§ **Problem to solve**
Write out the lines below once more, exactly as they appear. Do not include pictures.

§ **Data**
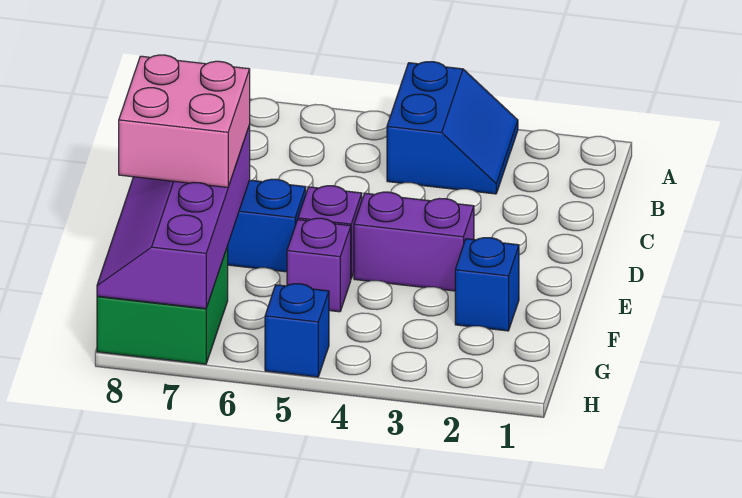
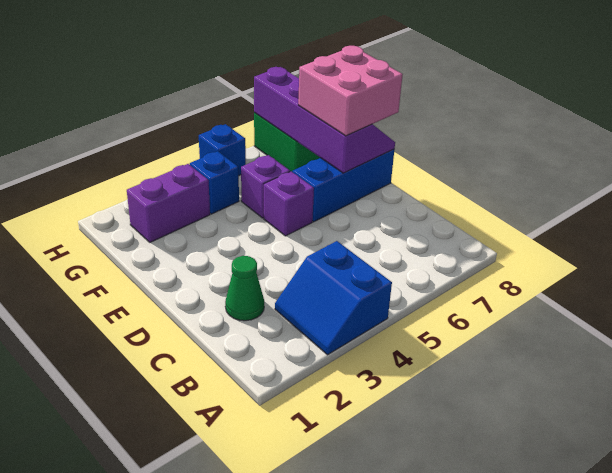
none -> green cone C2 level 1
purple brick E3:E4 level 1 -> purple brick G2:G3 level 1
blue brick F2 level 1 -> blue brick G4 level 1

§ **Exercise answer**
none -> green cone C2 level 1
purple brick E3:E4 level 1 -> purple brick G2:G3 level 1
blue brick F2 level 1 -> blue brick G4 level 1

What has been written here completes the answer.